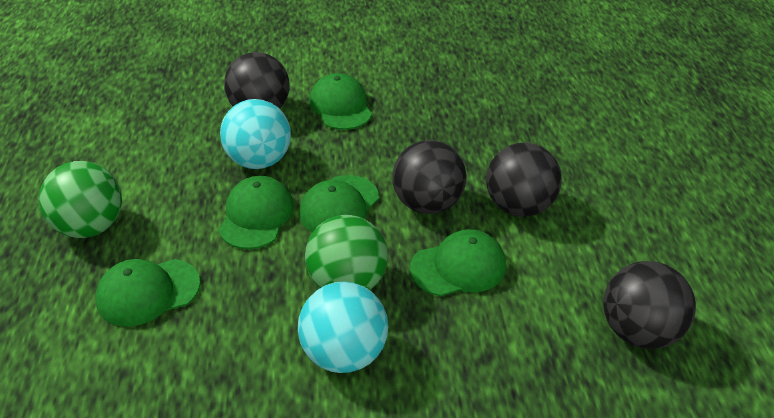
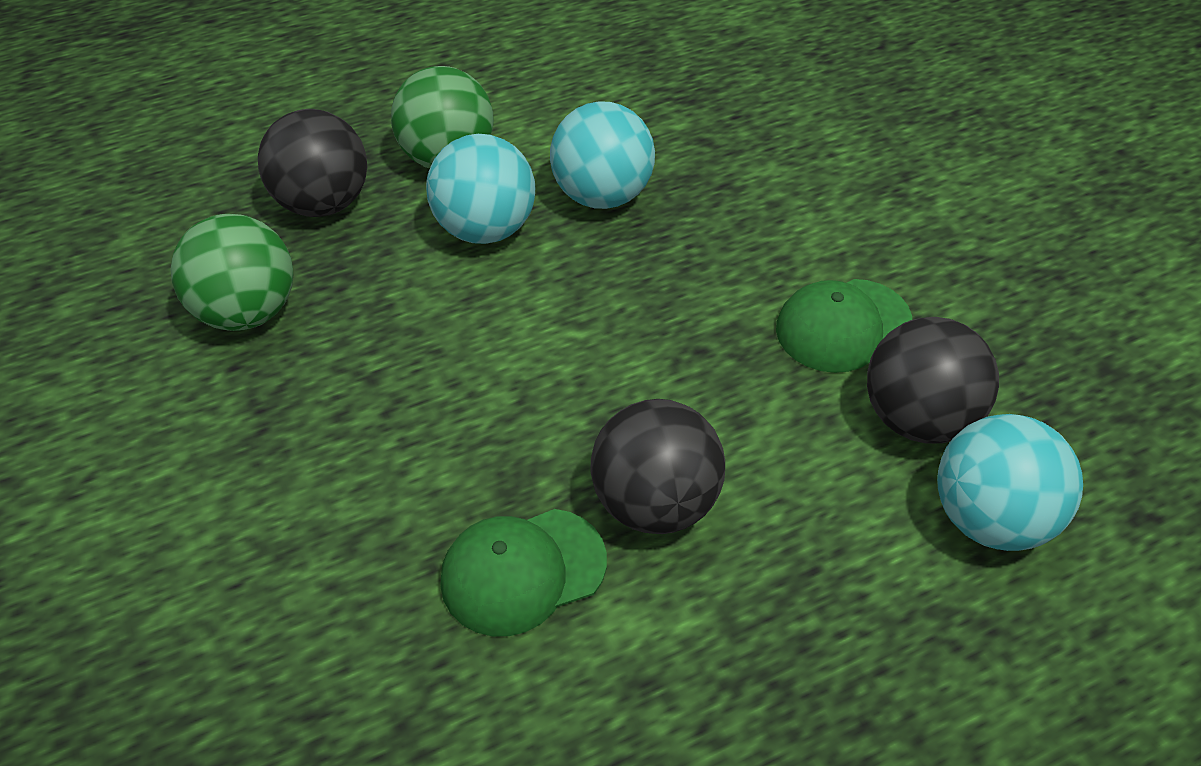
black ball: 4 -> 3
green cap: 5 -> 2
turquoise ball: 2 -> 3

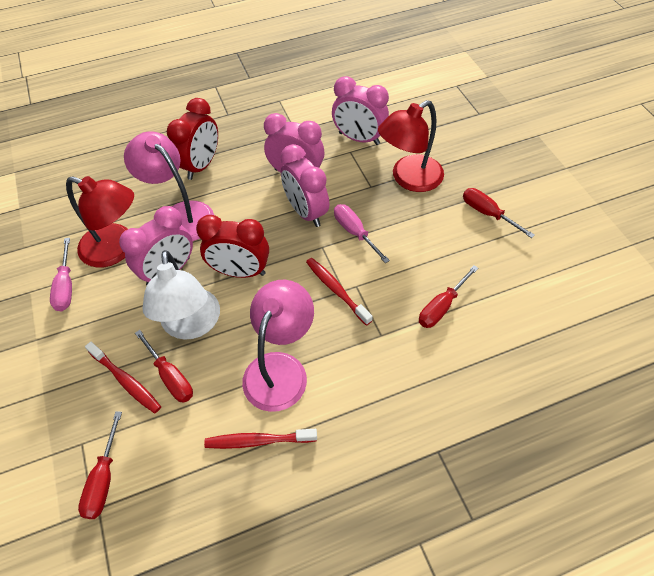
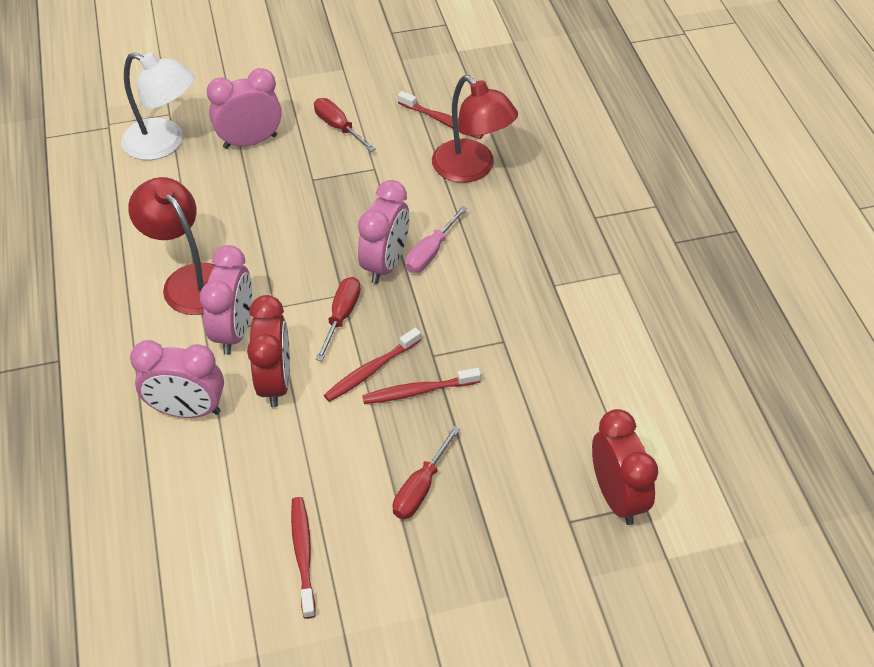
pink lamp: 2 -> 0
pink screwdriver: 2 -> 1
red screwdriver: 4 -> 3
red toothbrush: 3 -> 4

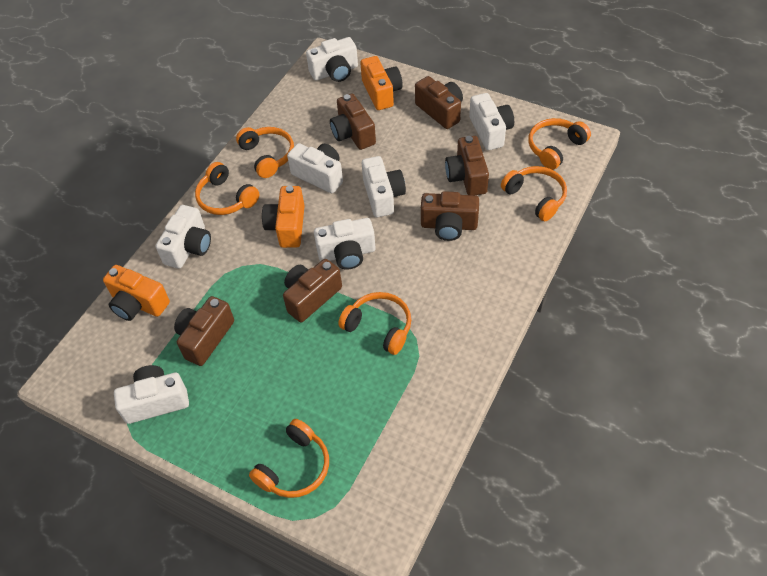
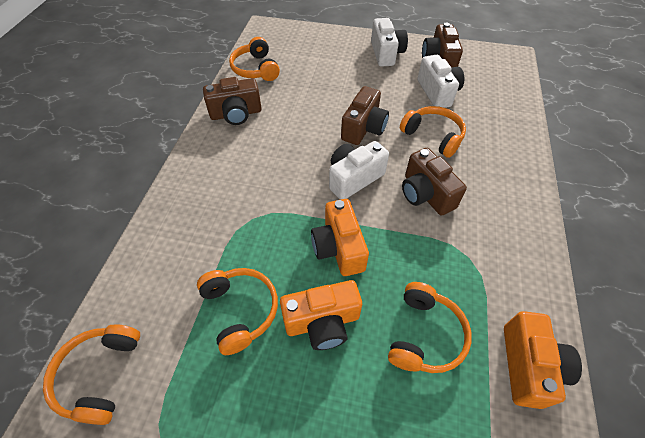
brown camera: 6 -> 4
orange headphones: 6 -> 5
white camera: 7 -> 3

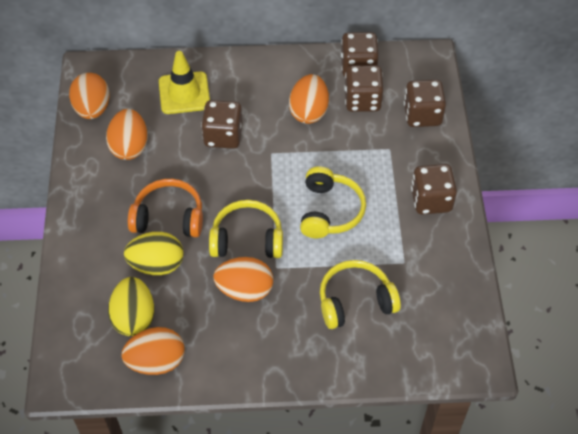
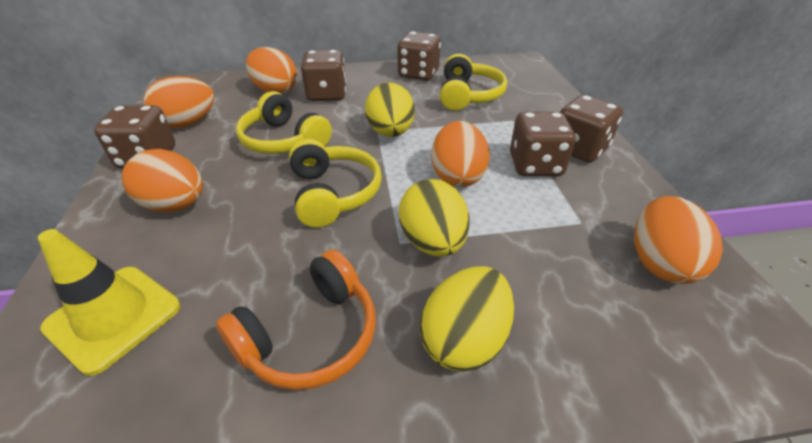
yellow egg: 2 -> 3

» Brief: Read the listing. Report every line that includes the word "screwdriver".

» The completed task:
pink screwdriver: 2 -> 1
red screwdriver: 4 -> 3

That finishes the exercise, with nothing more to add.